• PROVIDED DATA:
┄┄┄┄┄┄

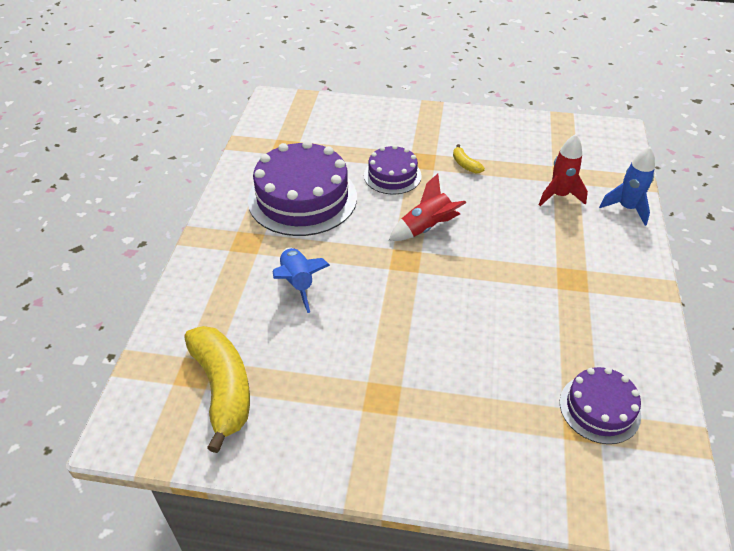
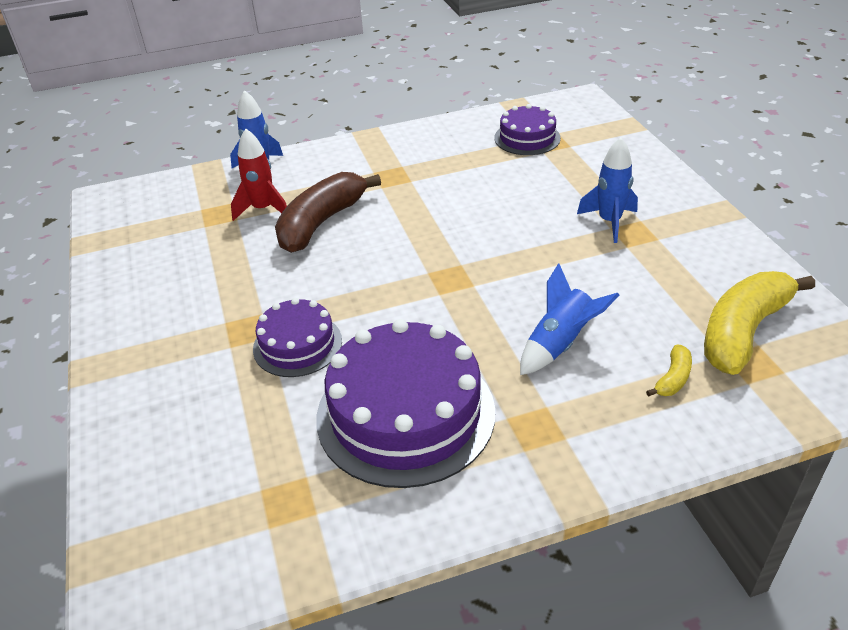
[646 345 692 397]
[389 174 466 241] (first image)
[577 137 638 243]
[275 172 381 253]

┄┄┄┄┄┄

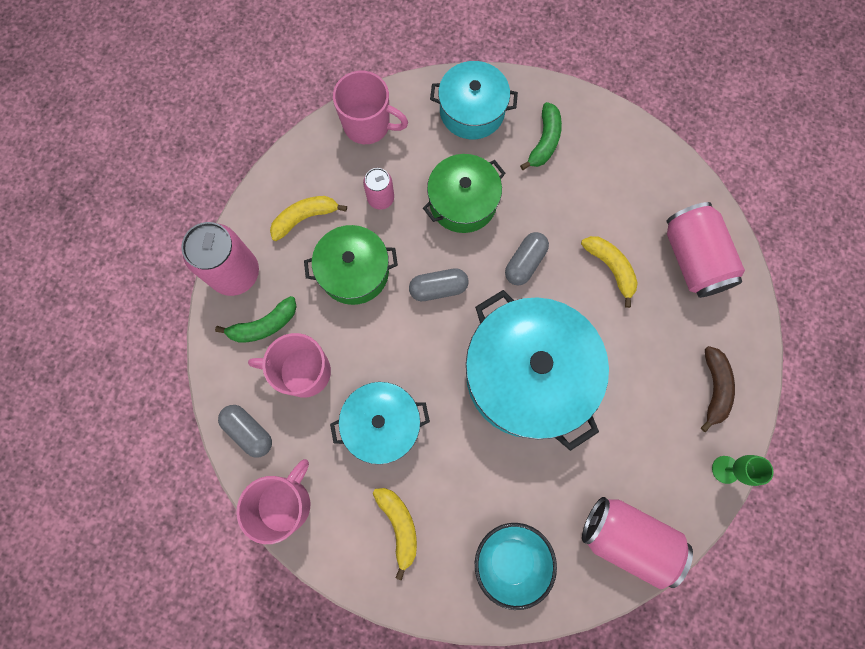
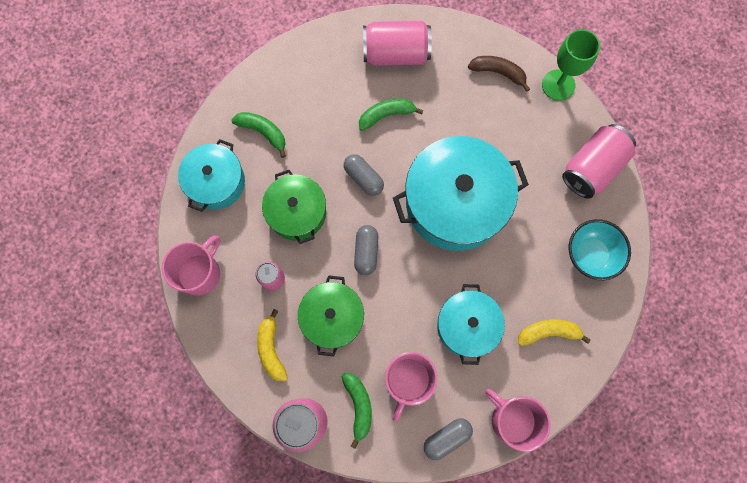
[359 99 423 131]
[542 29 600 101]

┄┄┄┄┄┄

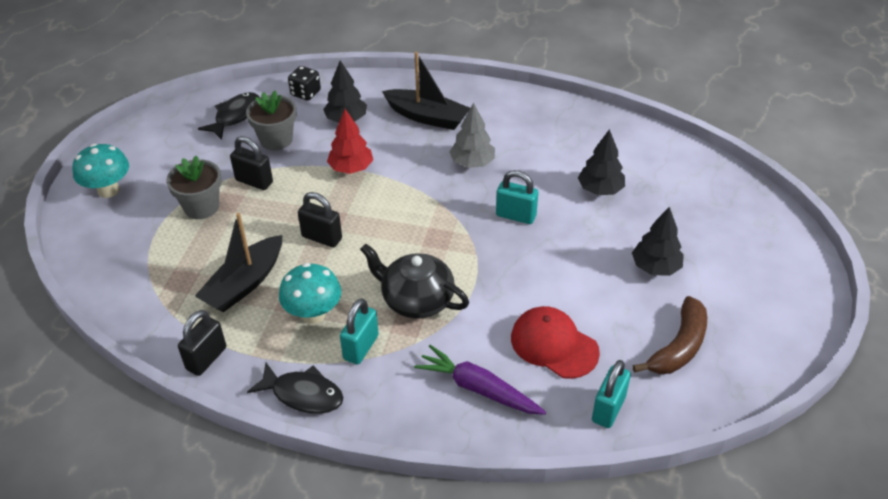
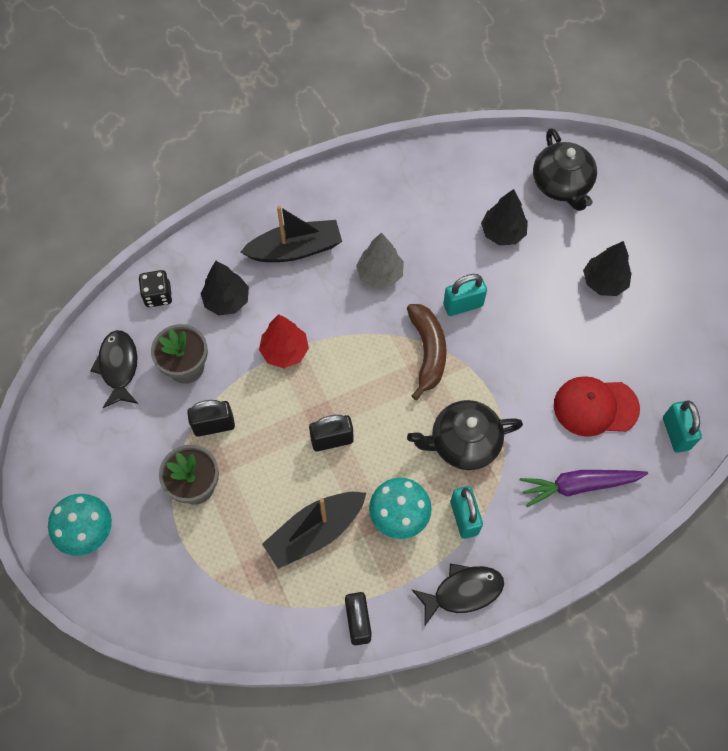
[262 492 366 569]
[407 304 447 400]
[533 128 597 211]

┄┄┄┄┄┄

• TASK REQUIREMENTS:
Extract from the listing above the lines between the line containing "[646 345 692 397]" and the line containing "[275 172 381 253]", keeping both of those lines. Output nothing else.

• TASK RESULT:
[646 345 692 397]
[389 174 466 241] (first image)
[577 137 638 243]
[275 172 381 253]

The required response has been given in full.